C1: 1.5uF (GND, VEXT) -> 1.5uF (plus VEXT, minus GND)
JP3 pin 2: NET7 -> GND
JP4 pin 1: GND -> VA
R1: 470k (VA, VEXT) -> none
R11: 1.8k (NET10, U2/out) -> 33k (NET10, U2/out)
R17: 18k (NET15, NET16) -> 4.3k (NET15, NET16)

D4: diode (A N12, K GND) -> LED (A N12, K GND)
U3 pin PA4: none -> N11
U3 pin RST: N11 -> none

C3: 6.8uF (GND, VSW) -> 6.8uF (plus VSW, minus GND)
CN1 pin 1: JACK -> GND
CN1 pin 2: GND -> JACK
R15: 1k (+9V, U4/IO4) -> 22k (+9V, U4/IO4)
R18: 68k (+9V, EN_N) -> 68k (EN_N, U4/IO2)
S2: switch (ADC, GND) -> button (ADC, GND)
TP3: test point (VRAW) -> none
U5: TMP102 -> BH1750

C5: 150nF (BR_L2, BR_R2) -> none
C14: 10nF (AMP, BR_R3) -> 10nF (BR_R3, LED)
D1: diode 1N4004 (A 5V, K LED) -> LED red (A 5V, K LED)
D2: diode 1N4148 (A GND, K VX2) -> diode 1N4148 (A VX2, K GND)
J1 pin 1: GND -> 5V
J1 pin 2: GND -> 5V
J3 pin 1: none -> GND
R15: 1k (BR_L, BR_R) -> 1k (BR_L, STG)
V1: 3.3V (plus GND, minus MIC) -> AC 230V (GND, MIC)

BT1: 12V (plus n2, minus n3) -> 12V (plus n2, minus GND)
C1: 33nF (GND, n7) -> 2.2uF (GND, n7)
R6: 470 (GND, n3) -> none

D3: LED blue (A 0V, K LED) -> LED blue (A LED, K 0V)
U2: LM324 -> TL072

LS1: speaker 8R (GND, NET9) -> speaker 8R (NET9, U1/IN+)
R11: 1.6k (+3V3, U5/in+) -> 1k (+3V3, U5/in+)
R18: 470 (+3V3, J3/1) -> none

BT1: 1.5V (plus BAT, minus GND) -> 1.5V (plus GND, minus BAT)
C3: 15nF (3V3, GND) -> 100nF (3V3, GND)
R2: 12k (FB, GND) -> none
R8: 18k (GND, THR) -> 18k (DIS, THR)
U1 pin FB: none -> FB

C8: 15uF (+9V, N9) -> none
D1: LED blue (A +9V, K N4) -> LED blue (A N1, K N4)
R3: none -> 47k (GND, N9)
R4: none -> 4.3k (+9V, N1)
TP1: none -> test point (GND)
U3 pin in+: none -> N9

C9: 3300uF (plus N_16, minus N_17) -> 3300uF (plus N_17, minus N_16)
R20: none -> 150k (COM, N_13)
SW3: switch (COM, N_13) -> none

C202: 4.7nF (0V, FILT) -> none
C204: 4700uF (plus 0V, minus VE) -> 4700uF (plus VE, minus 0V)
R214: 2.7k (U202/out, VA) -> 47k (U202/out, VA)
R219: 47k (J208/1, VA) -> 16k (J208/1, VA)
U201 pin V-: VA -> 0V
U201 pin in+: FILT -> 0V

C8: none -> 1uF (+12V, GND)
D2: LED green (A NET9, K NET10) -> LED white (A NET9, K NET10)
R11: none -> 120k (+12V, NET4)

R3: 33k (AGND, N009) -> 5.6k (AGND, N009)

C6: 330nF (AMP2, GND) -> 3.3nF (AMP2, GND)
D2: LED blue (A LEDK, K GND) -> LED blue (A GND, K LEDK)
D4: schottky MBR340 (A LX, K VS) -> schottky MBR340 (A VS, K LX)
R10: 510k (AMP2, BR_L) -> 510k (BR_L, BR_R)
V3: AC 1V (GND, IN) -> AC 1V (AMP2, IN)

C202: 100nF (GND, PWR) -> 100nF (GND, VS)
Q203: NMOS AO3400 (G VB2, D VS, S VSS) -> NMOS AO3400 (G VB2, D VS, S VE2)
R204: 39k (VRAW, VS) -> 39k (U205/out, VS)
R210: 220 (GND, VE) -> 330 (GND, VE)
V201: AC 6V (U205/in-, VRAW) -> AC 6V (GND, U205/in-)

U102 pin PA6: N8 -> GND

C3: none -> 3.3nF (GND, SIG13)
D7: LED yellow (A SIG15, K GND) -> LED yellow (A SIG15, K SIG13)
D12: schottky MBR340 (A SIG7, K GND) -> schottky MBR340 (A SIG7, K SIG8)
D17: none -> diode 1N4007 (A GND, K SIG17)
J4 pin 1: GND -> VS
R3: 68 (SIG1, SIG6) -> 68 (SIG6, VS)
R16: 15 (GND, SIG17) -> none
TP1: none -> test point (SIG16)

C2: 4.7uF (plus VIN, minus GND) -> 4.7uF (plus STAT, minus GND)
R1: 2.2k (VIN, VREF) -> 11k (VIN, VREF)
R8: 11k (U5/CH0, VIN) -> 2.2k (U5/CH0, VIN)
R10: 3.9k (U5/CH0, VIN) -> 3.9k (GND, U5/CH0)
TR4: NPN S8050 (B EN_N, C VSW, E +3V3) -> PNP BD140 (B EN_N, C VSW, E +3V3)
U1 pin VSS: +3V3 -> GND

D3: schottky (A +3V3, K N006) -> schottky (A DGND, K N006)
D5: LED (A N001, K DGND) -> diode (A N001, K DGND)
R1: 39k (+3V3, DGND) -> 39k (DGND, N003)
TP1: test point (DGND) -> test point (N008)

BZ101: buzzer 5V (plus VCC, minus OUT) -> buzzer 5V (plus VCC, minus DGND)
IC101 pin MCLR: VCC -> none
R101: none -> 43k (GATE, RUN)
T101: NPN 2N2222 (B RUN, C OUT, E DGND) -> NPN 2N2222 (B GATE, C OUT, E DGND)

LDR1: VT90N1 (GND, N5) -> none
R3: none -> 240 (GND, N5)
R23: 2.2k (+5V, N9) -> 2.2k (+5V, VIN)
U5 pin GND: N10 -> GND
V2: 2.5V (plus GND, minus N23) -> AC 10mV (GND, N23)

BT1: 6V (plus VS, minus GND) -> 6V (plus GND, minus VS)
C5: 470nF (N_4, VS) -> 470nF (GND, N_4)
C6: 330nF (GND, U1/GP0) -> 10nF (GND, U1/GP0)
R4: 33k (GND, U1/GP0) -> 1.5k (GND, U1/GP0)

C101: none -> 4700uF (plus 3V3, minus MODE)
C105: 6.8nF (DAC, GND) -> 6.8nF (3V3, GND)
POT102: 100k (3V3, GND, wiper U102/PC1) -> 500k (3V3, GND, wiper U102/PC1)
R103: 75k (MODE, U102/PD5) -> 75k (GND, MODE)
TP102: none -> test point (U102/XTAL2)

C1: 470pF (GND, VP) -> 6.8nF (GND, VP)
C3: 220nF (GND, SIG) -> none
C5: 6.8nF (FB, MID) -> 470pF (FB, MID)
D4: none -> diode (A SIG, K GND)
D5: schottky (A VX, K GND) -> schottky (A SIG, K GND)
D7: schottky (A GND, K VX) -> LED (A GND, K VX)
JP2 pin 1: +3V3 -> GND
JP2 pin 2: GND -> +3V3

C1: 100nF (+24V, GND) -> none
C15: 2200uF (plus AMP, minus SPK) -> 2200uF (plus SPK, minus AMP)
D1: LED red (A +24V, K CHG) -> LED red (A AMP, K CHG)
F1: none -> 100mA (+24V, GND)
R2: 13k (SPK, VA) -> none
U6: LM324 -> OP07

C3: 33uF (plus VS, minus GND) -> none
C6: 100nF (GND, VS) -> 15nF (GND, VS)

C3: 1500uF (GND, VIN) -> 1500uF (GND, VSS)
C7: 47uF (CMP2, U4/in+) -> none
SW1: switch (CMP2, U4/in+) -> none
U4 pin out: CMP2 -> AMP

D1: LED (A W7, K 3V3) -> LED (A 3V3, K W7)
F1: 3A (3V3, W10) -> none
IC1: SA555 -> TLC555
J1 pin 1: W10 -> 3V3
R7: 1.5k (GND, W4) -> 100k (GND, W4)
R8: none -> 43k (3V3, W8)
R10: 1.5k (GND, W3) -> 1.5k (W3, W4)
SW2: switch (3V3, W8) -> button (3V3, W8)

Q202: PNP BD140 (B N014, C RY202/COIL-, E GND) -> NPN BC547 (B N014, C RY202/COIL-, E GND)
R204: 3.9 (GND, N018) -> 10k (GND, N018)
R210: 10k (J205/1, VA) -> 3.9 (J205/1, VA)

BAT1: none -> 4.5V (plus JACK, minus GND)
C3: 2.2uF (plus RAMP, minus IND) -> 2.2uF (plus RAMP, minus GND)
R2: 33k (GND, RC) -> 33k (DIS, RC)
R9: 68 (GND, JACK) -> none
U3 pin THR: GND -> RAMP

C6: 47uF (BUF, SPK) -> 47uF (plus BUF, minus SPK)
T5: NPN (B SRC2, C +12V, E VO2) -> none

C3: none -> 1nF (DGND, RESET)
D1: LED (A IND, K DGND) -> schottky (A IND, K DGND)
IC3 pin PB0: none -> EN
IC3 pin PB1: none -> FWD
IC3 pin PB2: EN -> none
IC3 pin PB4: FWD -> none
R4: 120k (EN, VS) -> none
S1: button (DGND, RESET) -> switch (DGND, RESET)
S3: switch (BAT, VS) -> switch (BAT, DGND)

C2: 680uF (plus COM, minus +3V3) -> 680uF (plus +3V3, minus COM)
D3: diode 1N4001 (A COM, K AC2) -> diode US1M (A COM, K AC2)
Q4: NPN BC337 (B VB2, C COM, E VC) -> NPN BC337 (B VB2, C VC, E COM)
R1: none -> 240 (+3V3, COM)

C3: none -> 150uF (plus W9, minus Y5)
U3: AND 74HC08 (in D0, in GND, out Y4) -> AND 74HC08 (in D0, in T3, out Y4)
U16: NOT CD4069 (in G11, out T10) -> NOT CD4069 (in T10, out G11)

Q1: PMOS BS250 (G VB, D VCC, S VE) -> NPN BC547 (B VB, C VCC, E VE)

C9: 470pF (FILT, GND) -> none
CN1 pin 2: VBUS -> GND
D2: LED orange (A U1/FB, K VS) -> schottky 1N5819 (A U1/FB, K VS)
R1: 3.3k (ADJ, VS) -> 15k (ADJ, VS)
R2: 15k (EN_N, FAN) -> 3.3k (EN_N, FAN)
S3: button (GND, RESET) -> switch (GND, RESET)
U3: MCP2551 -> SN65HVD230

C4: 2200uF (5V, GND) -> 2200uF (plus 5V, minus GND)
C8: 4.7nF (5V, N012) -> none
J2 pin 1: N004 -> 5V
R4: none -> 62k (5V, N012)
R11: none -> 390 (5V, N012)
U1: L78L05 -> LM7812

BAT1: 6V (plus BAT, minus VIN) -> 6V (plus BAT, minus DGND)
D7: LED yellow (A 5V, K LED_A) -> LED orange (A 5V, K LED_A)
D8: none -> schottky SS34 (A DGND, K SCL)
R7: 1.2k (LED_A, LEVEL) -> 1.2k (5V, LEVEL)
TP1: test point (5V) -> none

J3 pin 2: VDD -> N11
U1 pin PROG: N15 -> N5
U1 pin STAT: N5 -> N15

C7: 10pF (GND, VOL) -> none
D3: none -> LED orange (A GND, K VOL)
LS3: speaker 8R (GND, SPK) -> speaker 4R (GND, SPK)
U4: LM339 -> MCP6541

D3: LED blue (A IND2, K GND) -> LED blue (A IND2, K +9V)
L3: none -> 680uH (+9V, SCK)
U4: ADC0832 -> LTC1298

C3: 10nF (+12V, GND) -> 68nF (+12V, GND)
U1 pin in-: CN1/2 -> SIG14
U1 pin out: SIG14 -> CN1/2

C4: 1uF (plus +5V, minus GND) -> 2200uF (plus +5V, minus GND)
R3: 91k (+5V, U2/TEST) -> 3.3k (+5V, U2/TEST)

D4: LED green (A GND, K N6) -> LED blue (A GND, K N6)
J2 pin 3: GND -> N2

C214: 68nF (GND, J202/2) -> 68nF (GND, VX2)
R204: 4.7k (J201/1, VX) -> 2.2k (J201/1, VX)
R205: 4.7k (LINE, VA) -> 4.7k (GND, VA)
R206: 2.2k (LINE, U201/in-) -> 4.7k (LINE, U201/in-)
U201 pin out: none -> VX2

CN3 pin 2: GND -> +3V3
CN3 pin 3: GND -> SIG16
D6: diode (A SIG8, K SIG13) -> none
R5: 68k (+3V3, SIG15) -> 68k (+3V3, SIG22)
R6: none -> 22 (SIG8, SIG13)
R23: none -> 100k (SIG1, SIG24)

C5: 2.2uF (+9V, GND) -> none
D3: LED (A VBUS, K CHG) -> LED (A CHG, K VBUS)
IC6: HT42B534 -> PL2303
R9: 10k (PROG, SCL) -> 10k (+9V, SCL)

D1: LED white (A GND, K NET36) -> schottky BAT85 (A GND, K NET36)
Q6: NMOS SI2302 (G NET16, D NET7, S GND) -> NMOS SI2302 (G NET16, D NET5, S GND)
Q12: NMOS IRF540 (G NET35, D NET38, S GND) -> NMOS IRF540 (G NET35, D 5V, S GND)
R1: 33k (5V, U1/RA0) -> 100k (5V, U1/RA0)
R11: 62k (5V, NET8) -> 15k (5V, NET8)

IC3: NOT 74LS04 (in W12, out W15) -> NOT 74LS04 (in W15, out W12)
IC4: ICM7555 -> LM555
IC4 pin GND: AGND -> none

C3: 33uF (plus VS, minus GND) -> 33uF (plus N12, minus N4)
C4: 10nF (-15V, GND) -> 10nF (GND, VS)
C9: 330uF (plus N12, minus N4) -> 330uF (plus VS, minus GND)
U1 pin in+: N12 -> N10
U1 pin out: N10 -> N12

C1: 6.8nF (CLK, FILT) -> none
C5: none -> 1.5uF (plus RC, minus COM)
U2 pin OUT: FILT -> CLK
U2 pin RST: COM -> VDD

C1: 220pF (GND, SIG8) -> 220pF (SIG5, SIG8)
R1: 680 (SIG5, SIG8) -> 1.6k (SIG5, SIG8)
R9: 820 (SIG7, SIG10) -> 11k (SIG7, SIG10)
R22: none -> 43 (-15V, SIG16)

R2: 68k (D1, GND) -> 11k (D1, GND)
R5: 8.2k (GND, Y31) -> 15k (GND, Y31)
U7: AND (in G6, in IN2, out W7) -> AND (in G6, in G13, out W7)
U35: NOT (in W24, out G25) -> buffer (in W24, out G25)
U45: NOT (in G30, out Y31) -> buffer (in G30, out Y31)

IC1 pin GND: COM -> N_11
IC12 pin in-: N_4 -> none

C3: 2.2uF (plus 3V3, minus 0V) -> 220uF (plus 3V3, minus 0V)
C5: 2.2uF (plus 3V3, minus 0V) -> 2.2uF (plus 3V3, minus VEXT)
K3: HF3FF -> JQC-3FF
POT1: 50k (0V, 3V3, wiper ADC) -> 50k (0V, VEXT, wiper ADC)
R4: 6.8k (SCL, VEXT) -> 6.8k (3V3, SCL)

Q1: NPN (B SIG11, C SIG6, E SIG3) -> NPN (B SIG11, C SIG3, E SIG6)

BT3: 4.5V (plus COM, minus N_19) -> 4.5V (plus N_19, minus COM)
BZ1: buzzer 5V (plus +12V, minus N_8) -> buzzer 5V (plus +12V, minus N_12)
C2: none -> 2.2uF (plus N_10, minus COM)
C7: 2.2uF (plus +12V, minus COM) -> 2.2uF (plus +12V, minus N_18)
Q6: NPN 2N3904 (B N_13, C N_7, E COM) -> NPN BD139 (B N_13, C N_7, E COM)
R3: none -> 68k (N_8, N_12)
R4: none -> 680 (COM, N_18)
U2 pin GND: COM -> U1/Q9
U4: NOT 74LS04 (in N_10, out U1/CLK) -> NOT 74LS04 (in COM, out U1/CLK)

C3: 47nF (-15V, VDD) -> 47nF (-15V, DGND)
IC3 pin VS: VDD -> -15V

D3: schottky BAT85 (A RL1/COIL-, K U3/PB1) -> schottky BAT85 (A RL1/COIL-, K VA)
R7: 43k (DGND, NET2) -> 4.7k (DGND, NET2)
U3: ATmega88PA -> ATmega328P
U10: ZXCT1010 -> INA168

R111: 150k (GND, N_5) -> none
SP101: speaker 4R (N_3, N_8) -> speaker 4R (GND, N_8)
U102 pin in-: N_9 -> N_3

________

- Work task
Once you reach the line that contains "C3: 47nF (-15V, VDD) -> 47nF (-15V, DGND)", transcribe it and all remaining lines of the listing exactly; skip everything before it.

- Answer box
C3: 47nF (-15V, VDD) -> 47nF (-15V, DGND)
IC3 pin VS: VDD -> -15V

D3: schottky BAT85 (A RL1/COIL-, K U3/PB1) -> schottky BAT85 (A RL1/COIL-, K VA)
R7: 43k (DGND, NET2) -> 4.7k (DGND, NET2)
U3: ATmega88PA -> ATmega328P
U10: ZXCT1010 -> INA168

R111: 150k (GND, N_5) -> none
SP101: speaker 4R (N_3, N_8) -> speaker 4R (GND, N_8)
U102 pin in-: N_9 -> N_3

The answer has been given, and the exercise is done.